TASK INSTRUCTIONS:
Filter the records below and copy every line containing the word "yellow".

[Data extracted from a collection]
-------
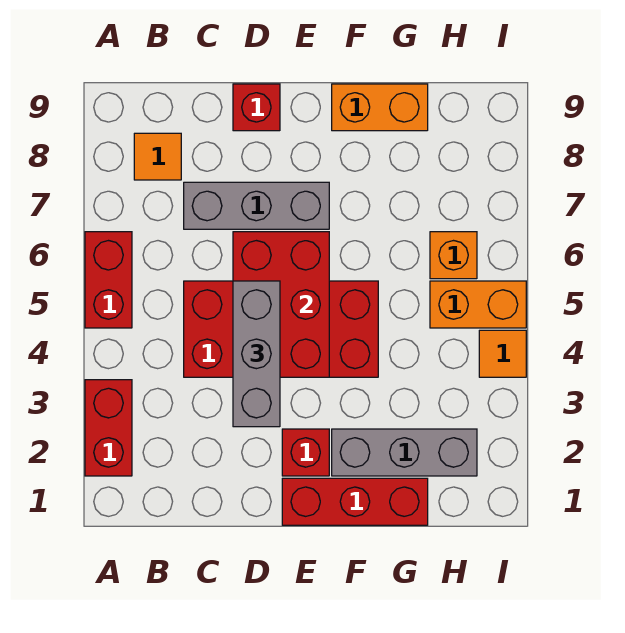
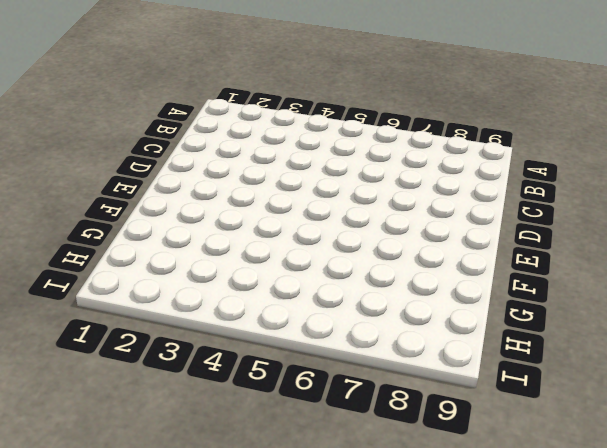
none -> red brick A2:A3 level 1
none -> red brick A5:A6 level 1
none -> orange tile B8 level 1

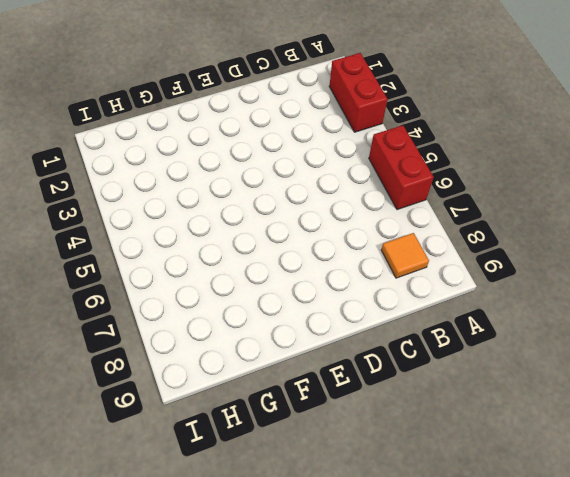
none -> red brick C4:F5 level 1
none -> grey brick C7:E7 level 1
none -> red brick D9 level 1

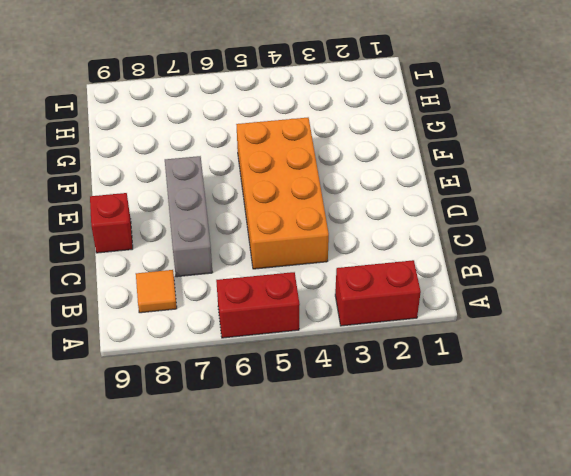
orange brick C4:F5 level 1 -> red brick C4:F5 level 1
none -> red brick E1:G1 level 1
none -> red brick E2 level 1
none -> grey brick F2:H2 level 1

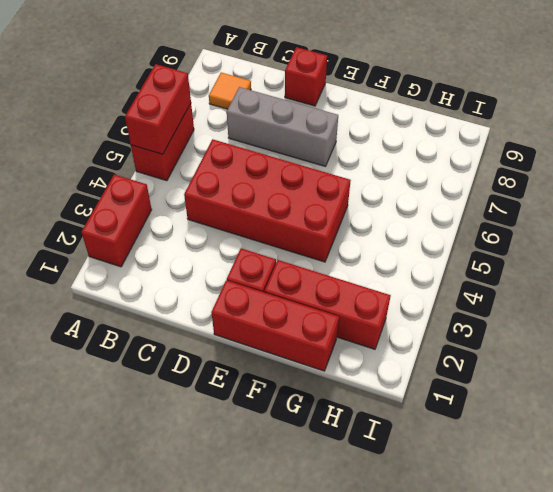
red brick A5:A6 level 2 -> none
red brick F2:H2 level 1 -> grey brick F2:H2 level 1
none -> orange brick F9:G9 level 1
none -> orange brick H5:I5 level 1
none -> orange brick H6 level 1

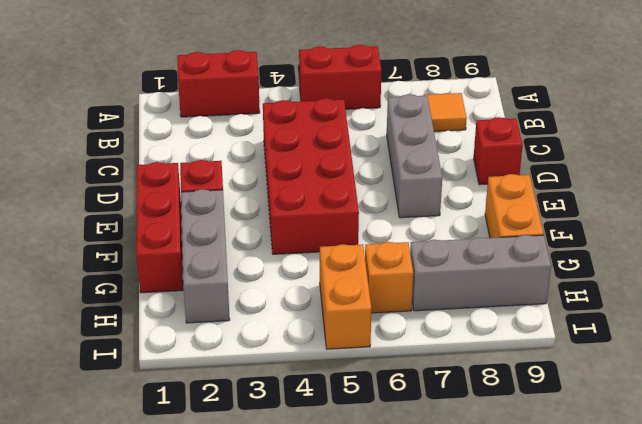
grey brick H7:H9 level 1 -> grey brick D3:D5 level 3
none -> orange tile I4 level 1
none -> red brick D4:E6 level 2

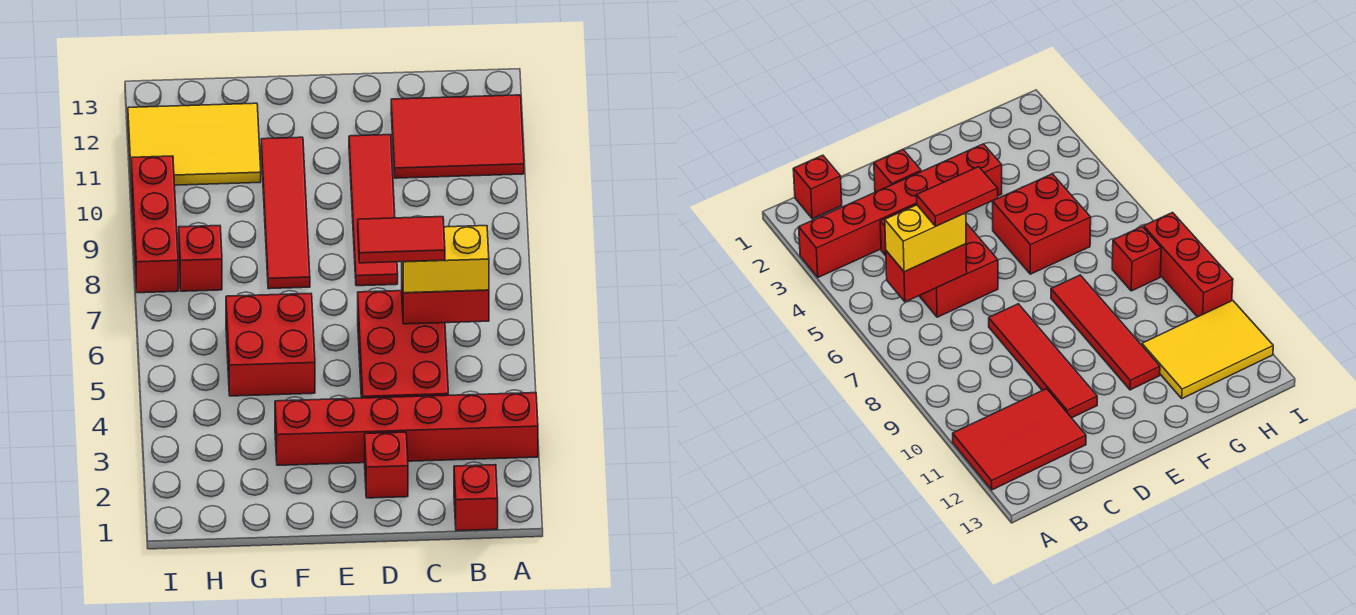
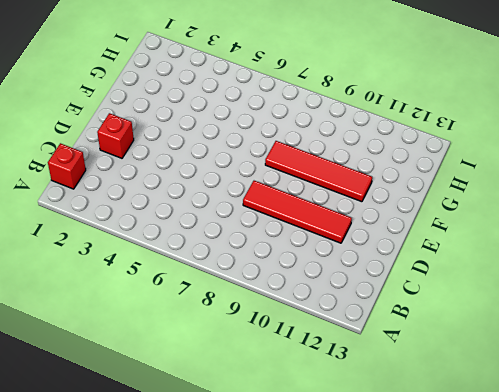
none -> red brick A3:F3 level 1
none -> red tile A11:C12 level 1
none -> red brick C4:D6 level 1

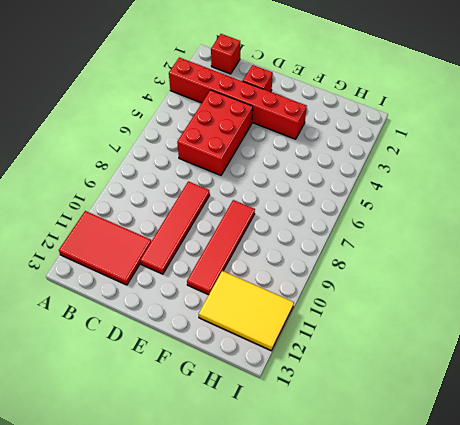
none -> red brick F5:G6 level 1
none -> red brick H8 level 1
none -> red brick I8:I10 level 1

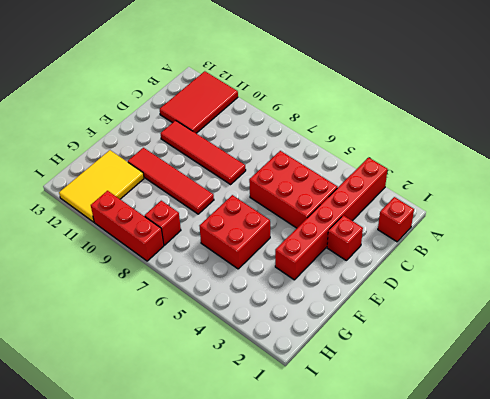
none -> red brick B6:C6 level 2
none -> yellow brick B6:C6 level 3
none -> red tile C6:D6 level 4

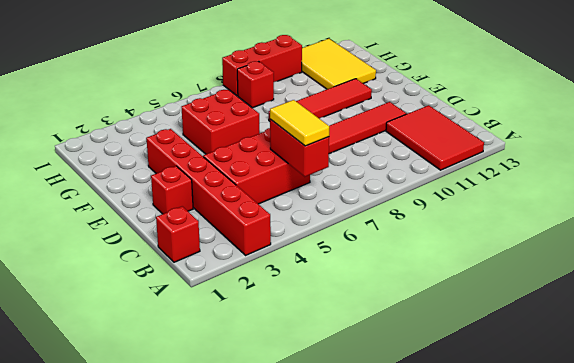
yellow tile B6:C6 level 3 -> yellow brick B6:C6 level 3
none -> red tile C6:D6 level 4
-------
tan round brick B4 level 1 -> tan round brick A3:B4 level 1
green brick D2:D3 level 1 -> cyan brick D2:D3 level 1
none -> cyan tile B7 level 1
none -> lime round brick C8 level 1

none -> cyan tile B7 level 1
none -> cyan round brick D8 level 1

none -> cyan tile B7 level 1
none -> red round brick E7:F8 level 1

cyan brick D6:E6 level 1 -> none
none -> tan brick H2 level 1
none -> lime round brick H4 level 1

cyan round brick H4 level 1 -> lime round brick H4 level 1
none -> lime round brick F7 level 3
-------
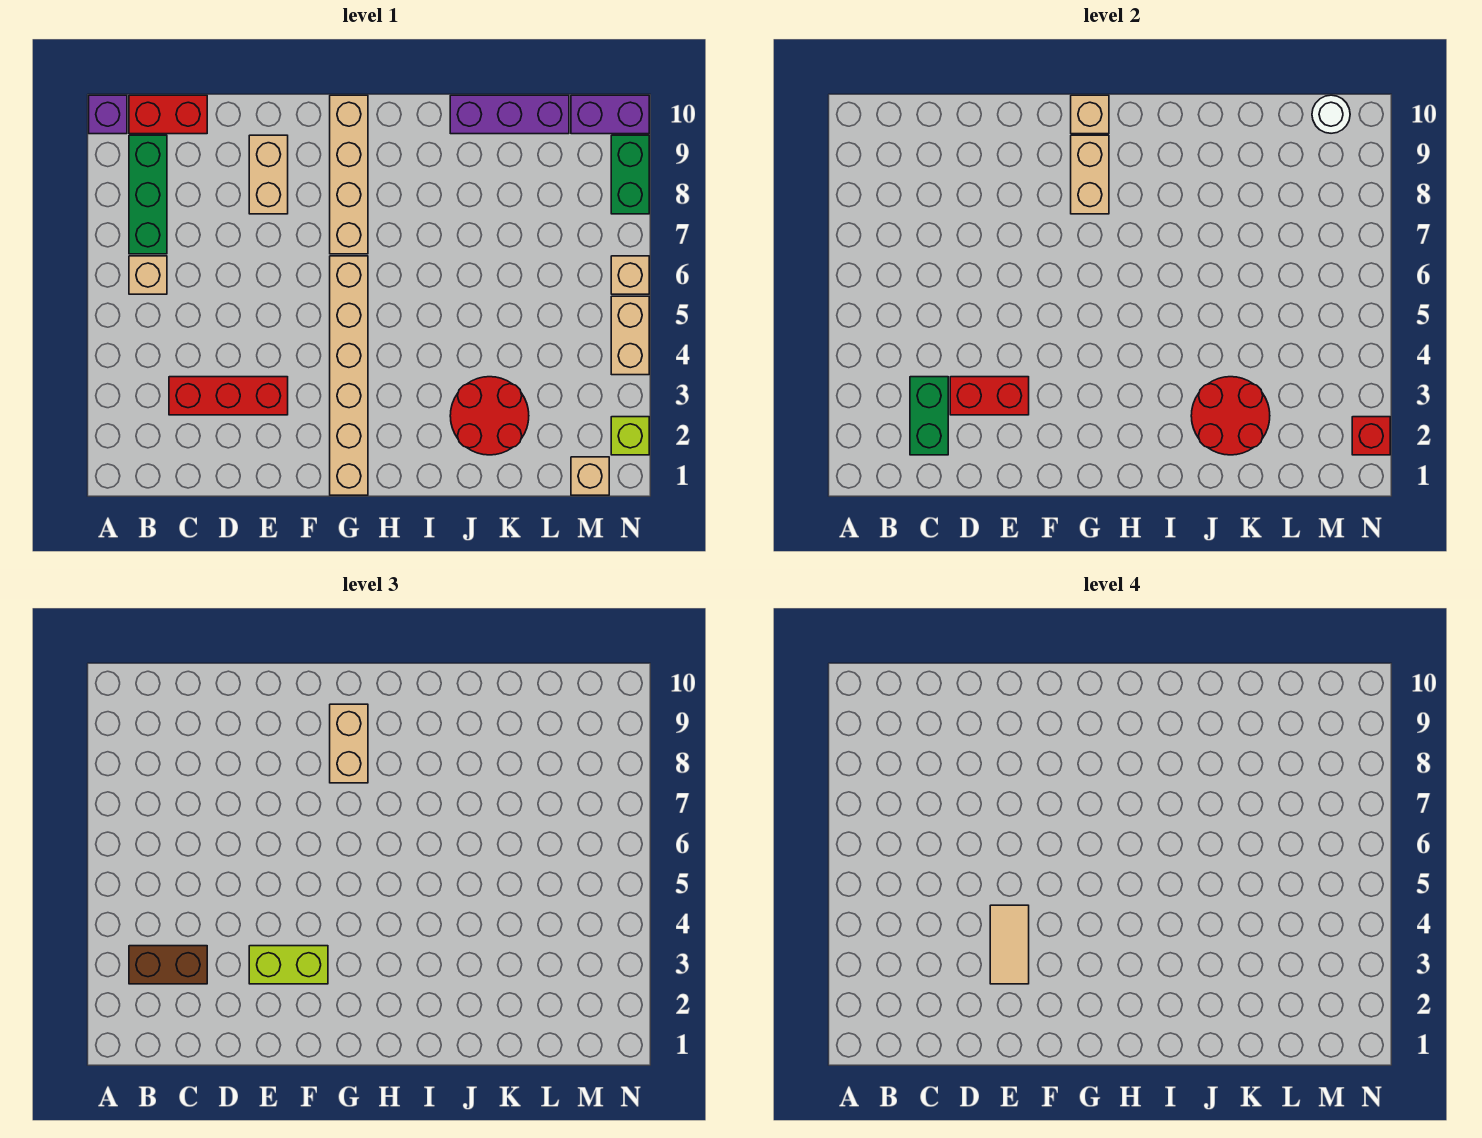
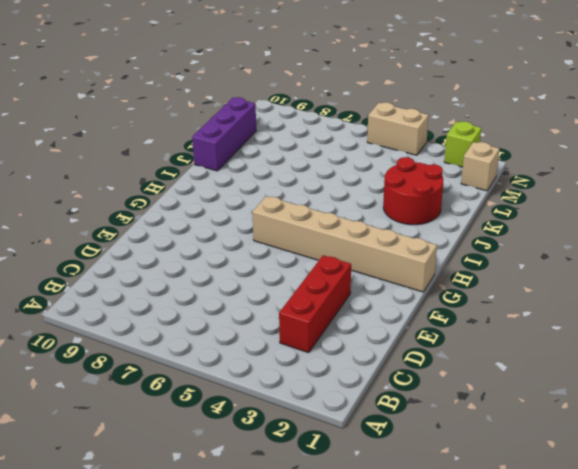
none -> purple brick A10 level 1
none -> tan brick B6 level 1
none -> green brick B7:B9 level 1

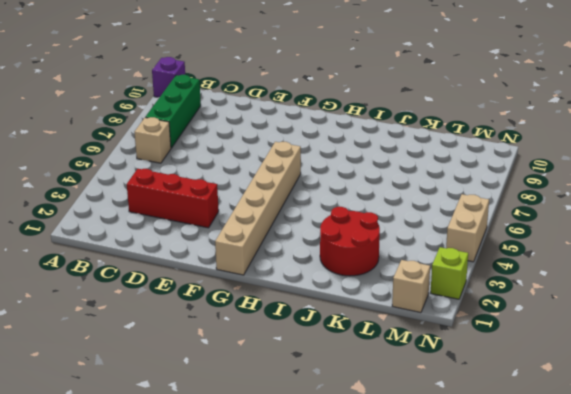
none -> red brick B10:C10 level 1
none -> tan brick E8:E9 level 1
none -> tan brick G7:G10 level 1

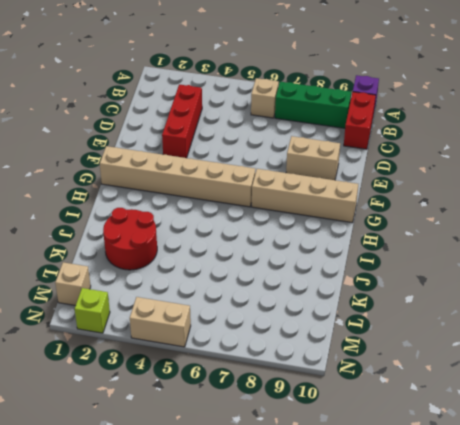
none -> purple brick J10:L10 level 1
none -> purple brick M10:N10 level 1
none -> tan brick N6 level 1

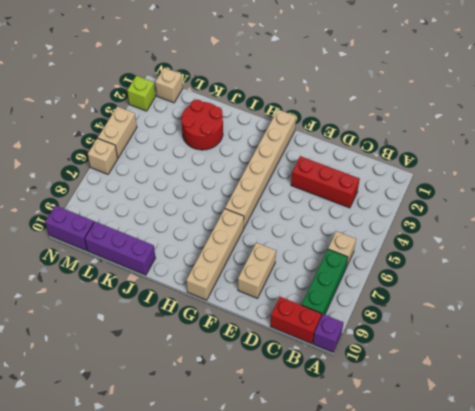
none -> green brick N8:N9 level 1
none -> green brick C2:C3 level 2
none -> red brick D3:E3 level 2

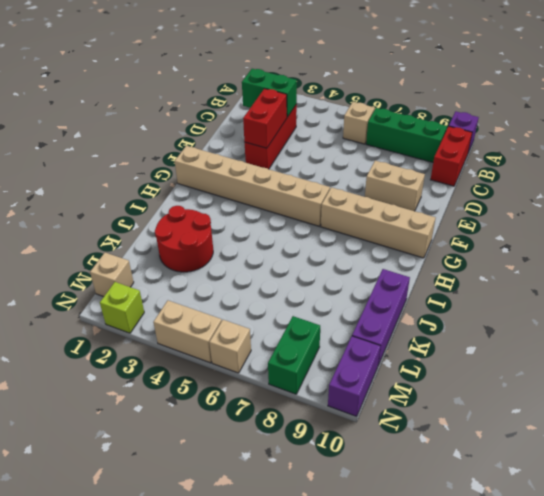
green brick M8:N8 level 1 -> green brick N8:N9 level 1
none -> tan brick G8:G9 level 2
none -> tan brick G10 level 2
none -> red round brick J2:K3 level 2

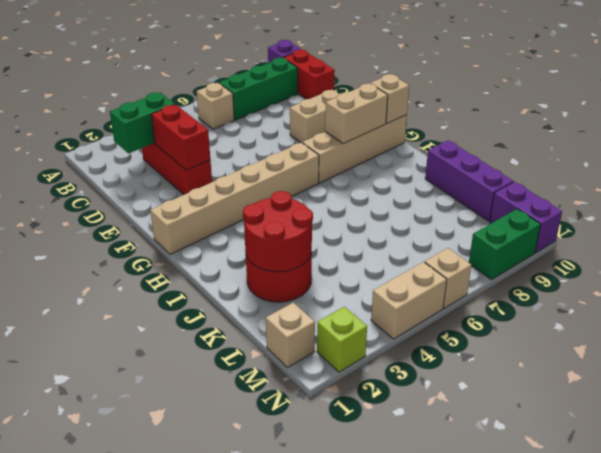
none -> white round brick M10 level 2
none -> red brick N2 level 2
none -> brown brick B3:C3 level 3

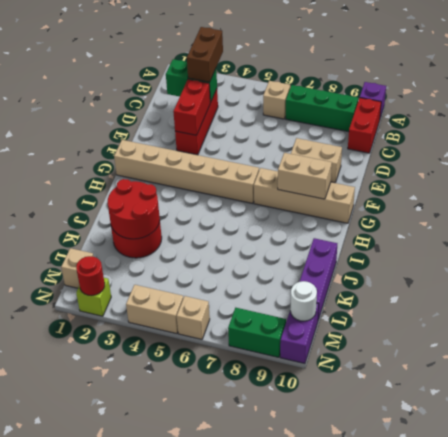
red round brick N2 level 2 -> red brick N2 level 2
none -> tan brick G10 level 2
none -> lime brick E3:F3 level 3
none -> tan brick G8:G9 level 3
-------
ANSWER TO THE EXERCISE:
none -> yellow brick B6:C6 level 3
yellow tile B6:C6 level 3 -> yellow brick B6:C6 level 3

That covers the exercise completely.